= Record excerpts =
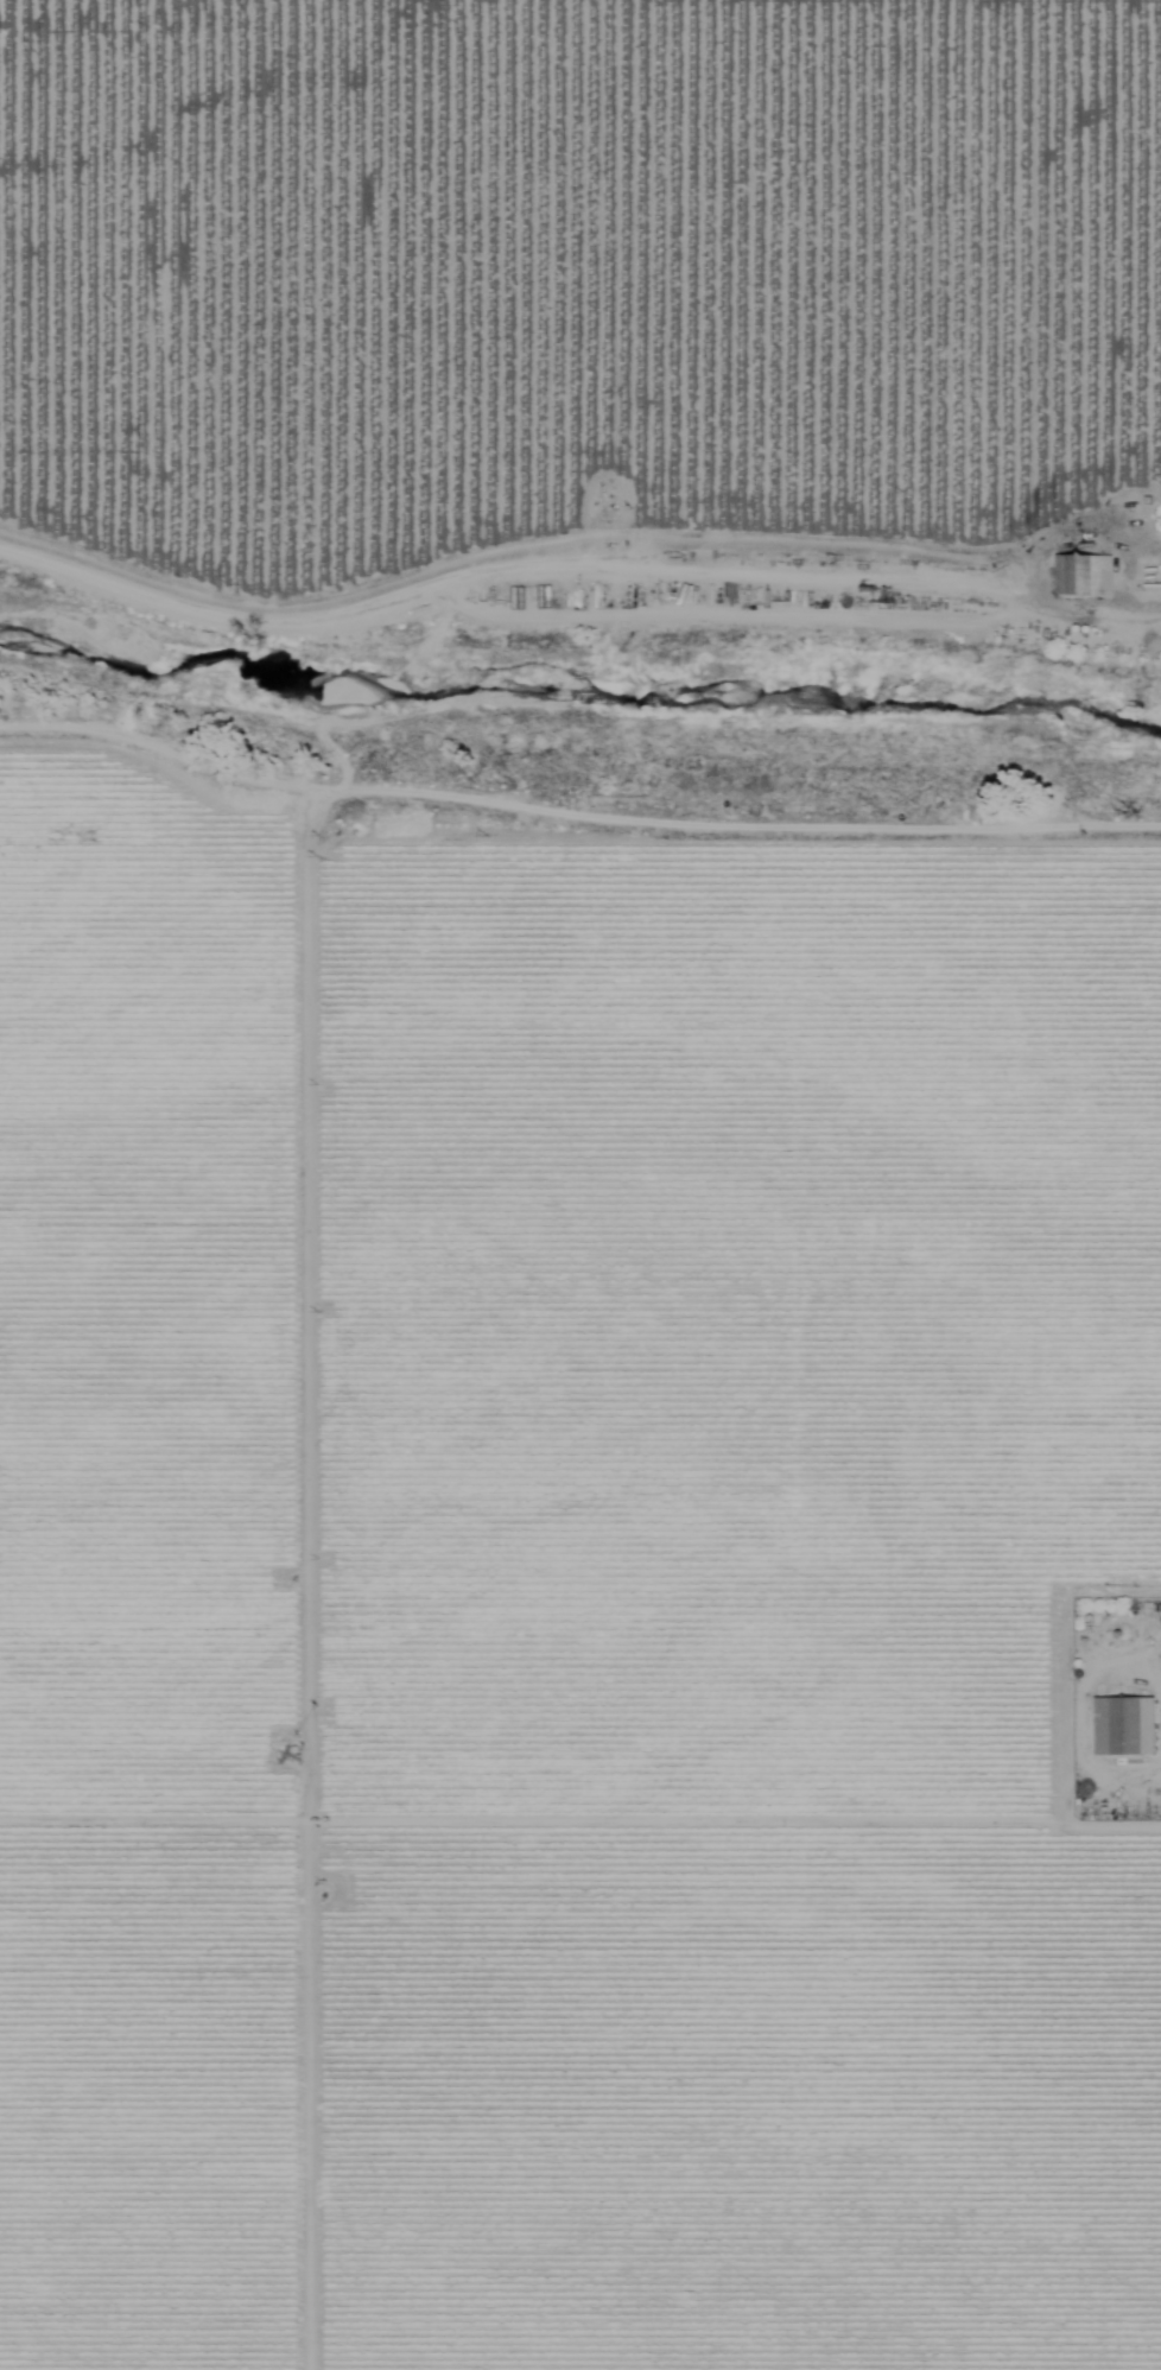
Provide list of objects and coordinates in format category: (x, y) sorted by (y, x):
crop: (576, 281)
road: (1113, 520)
river: (576, 691)
road: (1135, 1664)
building: (1116, 1728)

= Instruction =
The answer must be an exact copy of the entries, with the pictures omitted.

= Finished exercise =
Provide list of objects and coordinates in format category: (x, y) sorted by (y, x):
crop: (576, 281)
road: (1113, 520)
river: (576, 691)
road: (1135, 1664)
building: (1116, 1728)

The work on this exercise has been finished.